## Assignment
Exactly retype the lines below from the one containing "(645, 146) = (316, 417): none" through the end of the listing. Leave pictures out.

## Data extract
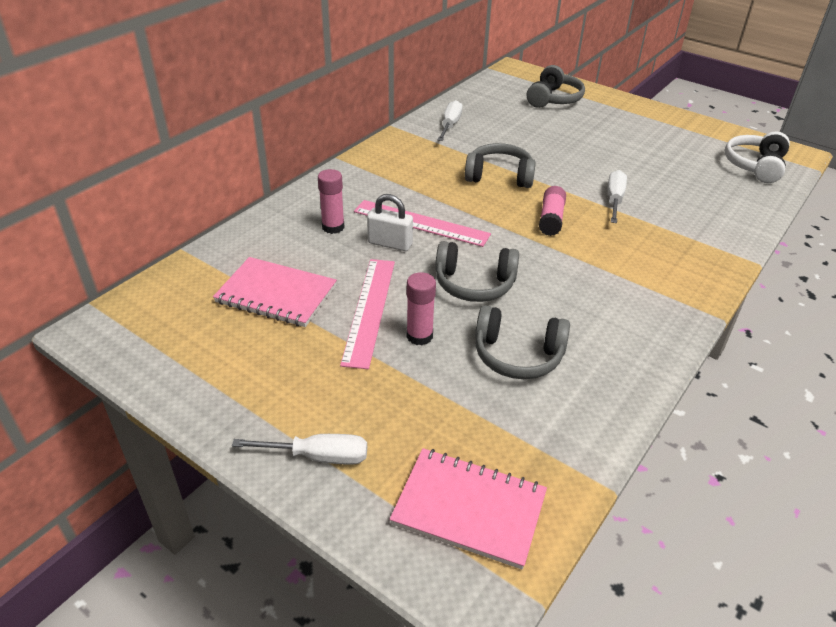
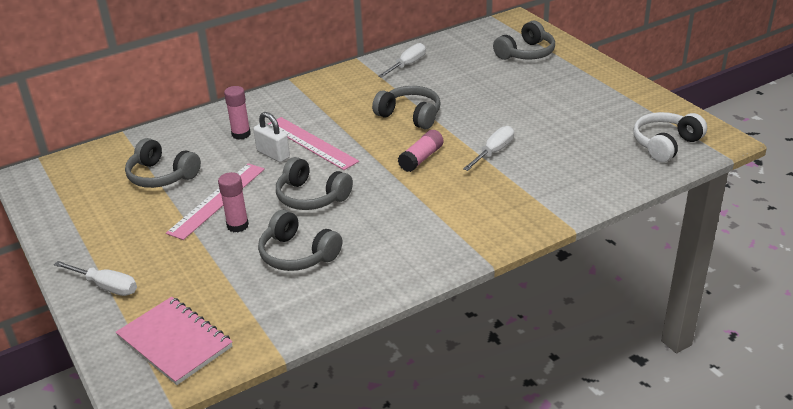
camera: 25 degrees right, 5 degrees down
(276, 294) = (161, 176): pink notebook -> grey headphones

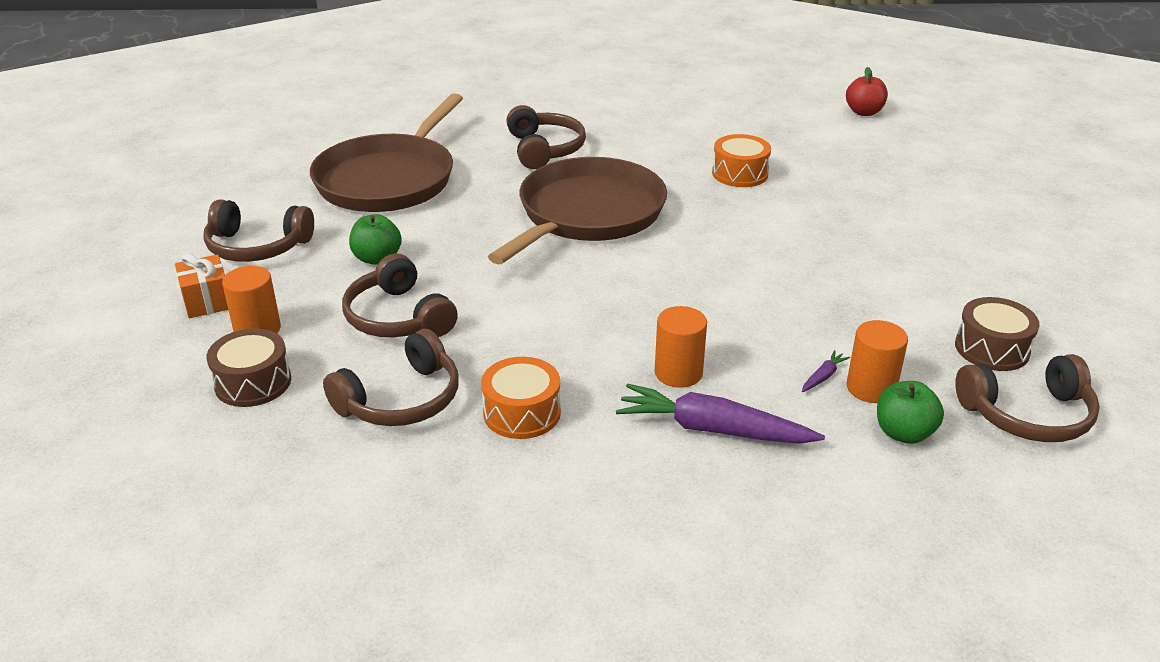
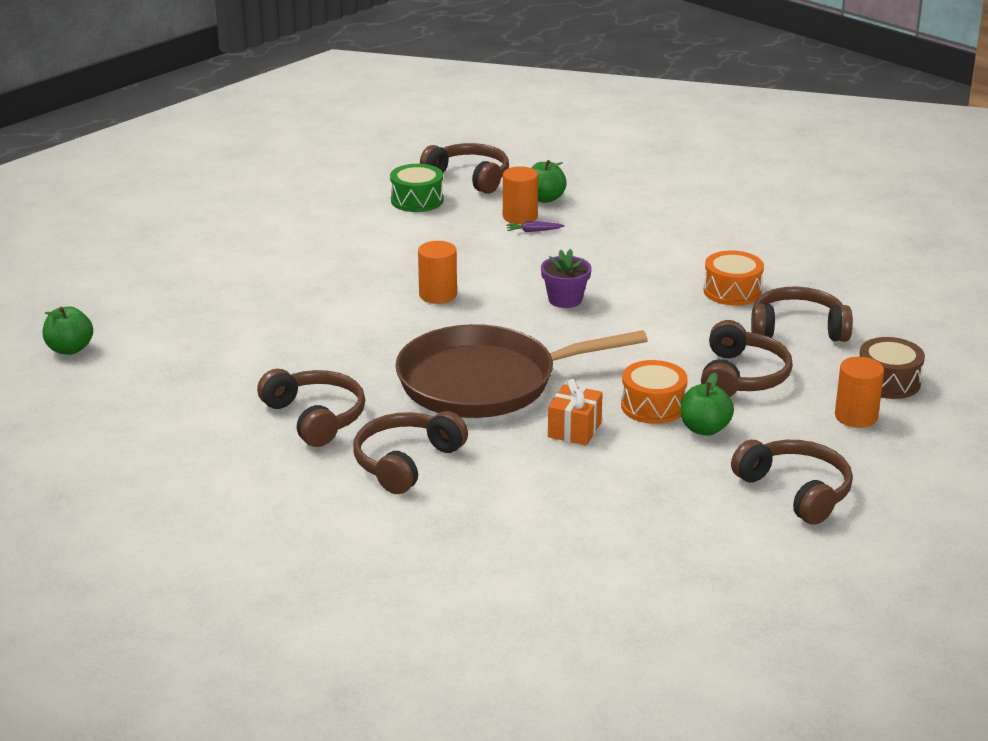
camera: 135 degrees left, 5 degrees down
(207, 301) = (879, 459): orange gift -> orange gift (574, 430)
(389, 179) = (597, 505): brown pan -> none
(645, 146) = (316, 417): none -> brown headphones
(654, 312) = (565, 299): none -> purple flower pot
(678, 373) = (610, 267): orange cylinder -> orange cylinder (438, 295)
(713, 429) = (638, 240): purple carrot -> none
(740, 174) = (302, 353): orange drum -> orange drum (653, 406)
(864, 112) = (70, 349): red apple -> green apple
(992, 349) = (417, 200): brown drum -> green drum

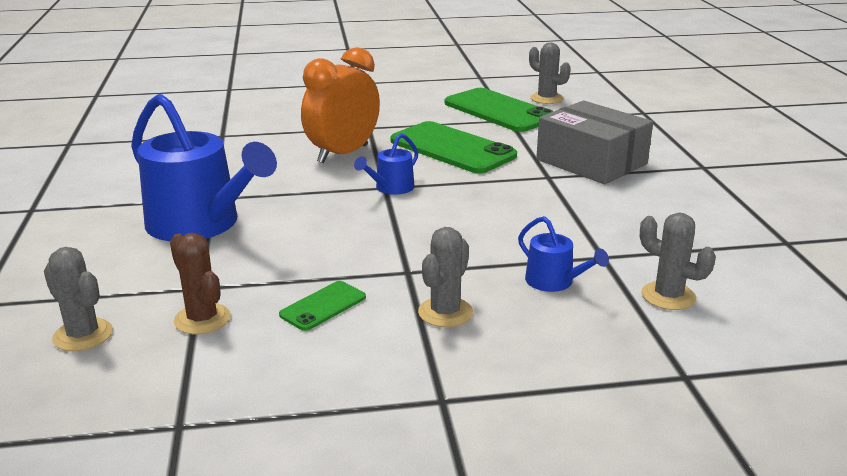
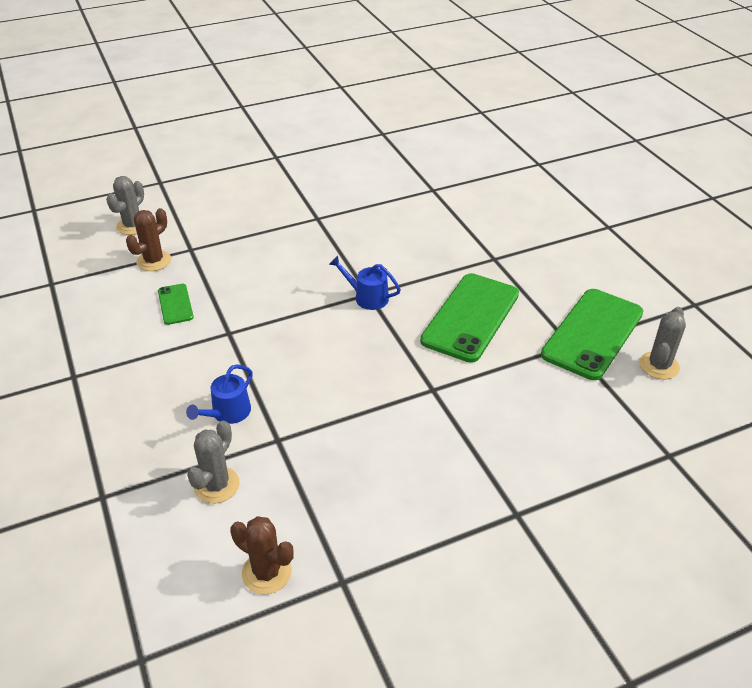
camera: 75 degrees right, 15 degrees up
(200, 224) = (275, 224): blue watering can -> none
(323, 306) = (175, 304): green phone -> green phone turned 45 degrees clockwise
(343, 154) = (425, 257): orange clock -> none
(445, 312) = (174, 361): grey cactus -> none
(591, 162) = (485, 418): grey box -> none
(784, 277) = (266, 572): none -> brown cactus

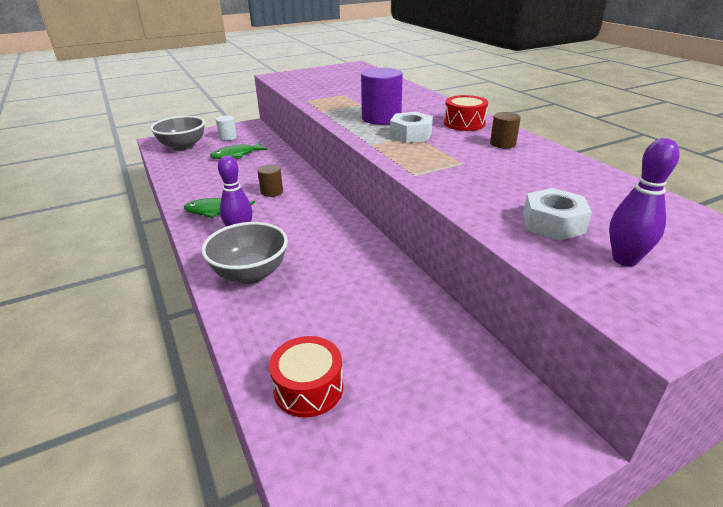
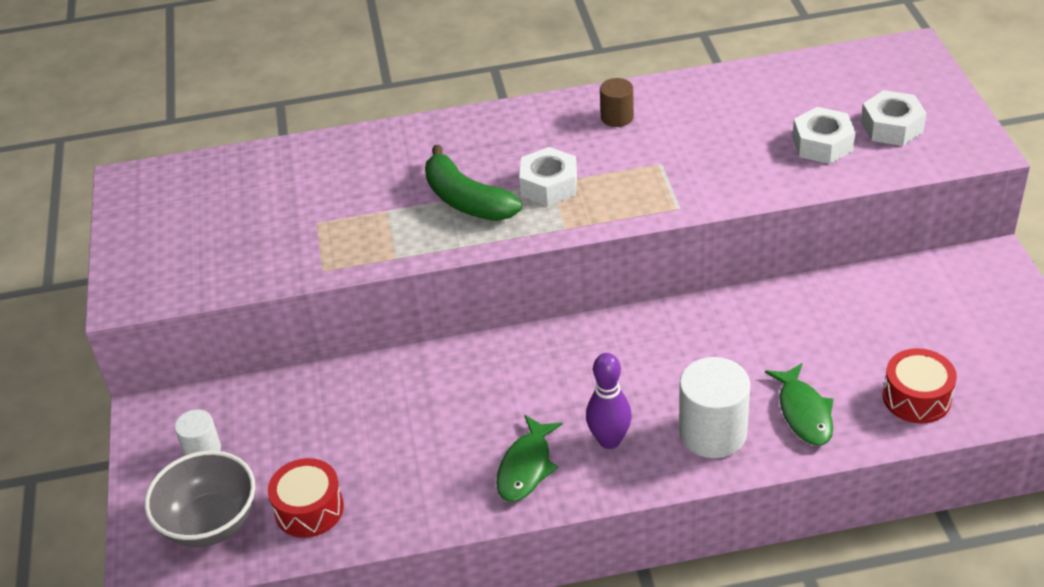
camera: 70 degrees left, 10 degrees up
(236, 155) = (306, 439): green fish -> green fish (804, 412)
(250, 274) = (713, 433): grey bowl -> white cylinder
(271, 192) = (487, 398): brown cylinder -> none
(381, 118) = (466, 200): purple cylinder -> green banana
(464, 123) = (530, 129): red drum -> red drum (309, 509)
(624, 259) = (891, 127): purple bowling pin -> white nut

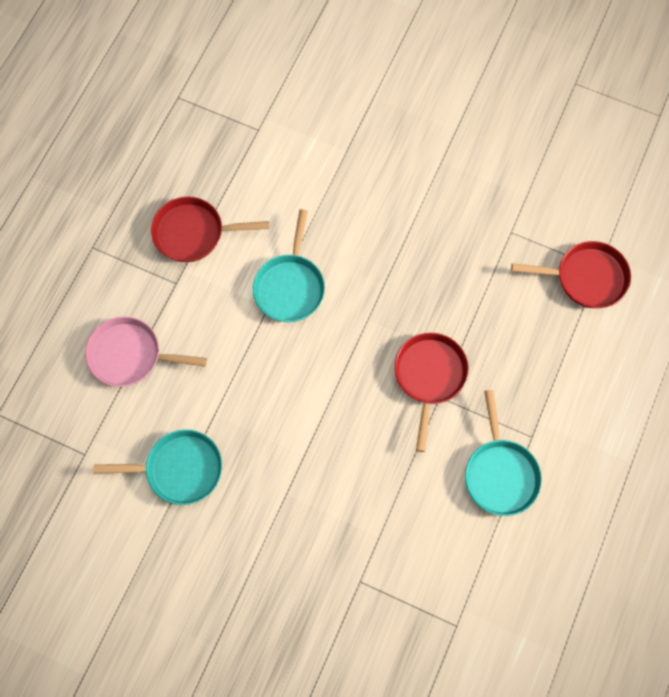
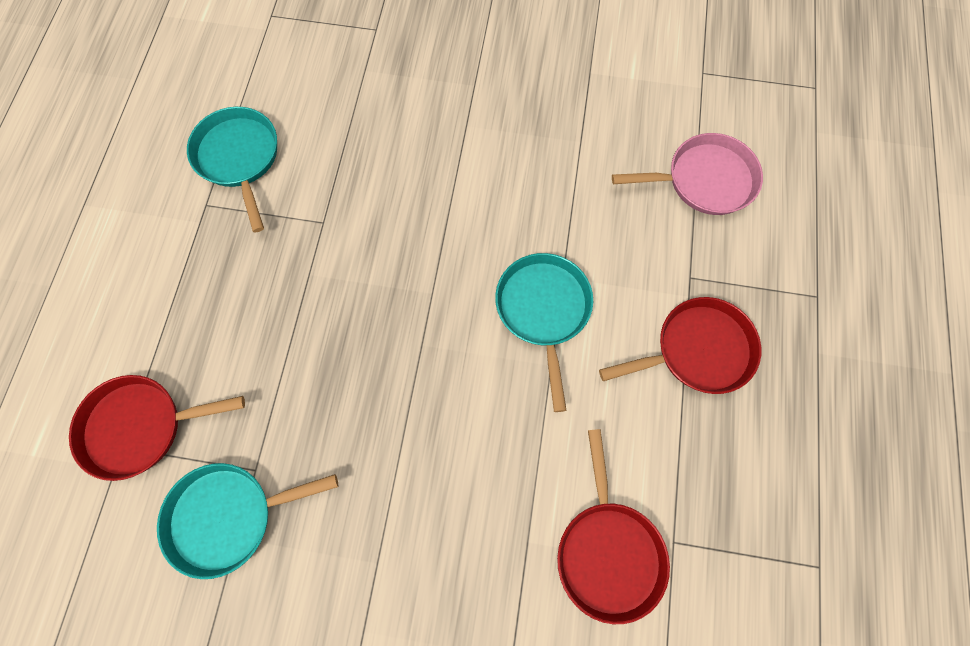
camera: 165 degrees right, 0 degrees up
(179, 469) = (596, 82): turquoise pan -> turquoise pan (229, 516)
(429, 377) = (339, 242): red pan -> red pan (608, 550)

## Answer section
(645, 146) = (316, 417): none -> brown headphones
(654, 312) = (565, 299): none -> purple flower pot
(678, 373) = (610, 267): orange cylinder -> orange cylinder (438, 295)
(713, 429) = (638, 240): purple carrot -> none
(740, 174) = (302, 353): orange drum -> orange drum (653, 406)
(864, 112) = (70, 349): red apple -> green apple
(992, 349) = (417, 200): brown drum -> green drum

camera: 75 degrees right, 15 degrees up
(200, 224) = (275, 224): blue watering can -> none
(323, 306) = (175, 304): green phone -> green phone turned 45 degrees clockwise
(343, 154) = (425, 257): orange clock -> none
(445, 312) = (174, 361): grey cactus -> none
(591, 162) = (485, 418): grey box -> none
(784, 277) = (266, 572): none -> brown cactus

camera: 70 degrees left, 10 degrees up
(236, 155) = (306, 439): green fish -> green fish (804, 412)
(250, 274) = (713, 433): grey bowl -> white cylinder
(271, 192) = (487, 398): brown cylinder -> none
(381, 118) = (466, 200): purple cylinder -> green banana
(464, 123) = (530, 129): red drum -> red drum (309, 509)
(624, 259) = (891, 127): purple bowling pin -> white nut

camera: 165 degrees right, 0 degrees up
(179, 469) = (596, 82): turquoise pan -> turquoise pan (229, 516)
(429, 377) = (339, 242): red pan -> red pan (608, 550)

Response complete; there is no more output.